## Data listing

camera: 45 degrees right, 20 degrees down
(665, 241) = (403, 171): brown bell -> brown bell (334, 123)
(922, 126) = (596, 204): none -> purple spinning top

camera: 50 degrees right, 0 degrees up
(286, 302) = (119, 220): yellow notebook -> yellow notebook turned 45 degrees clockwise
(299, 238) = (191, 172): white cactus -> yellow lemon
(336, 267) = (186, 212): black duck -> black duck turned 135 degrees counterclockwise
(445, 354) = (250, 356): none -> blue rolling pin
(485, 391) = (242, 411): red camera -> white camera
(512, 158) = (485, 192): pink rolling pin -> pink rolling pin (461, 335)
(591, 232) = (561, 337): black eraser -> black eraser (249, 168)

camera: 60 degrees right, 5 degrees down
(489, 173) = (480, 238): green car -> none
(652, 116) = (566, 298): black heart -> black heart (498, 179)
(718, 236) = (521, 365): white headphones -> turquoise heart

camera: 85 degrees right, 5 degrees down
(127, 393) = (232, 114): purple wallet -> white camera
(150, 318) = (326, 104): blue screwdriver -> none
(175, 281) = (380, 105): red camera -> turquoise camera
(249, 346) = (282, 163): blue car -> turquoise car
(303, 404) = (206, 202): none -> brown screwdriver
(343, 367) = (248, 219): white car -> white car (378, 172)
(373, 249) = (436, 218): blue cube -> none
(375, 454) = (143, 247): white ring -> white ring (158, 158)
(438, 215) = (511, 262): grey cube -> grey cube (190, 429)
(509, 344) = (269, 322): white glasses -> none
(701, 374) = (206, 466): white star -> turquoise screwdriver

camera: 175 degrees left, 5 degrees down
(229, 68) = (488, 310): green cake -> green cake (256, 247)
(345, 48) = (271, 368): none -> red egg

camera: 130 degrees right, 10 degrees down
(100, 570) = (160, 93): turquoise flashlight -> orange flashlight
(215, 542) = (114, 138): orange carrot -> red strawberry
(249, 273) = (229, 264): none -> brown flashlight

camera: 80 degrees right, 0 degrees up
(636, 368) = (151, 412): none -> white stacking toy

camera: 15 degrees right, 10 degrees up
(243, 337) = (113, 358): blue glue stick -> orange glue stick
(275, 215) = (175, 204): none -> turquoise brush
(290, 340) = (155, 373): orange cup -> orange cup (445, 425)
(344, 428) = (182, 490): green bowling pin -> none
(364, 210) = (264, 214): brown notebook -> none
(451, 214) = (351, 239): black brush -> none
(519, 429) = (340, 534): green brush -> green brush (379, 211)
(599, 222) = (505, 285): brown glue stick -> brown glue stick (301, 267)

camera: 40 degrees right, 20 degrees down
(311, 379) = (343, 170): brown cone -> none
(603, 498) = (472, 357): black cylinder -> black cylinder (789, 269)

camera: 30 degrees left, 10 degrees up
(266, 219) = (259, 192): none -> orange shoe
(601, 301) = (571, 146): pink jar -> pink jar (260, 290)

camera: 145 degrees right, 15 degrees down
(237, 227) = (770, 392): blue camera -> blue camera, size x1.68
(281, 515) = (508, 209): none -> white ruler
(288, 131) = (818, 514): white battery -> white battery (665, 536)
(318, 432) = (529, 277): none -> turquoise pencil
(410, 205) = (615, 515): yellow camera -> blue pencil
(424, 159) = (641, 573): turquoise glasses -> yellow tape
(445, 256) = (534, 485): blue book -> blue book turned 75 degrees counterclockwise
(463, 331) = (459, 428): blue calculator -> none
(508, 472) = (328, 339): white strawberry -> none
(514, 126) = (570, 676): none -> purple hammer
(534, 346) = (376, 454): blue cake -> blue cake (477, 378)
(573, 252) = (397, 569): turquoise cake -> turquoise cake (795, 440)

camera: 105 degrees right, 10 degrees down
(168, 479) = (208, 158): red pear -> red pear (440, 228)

## Task instructions
Set down, exactly as they appear above, all lines from the one that has "(286, 302) = (119, 220): yellow" down to the one that has "(489, 173) = (480, 238): green car -> none", including those two and no others.

## Task result
(286, 302) = (119, 220): yellow notebook -> yellow notebook turned 45 degrees clockwise
(299, 238) = (191, 172): white cactus -> yellow lemon
(336, 267) = (186, 212): black duck -> black duck turned 135 degrees counterclockwise
(445, 354) = (250, 356): none -> blue rolling pin
(485, 391) = (242, 411): red camera -> white camera
(512, 158) = (485, 192): pink rolling pin -> pink rolling pin (461, 335)
(591, 232) = (561, 337): black eraser -> black eraser (249, 168)

camera: 60 degrees right, 5 degrees down
(489, 173) = (480, 238): green car -> none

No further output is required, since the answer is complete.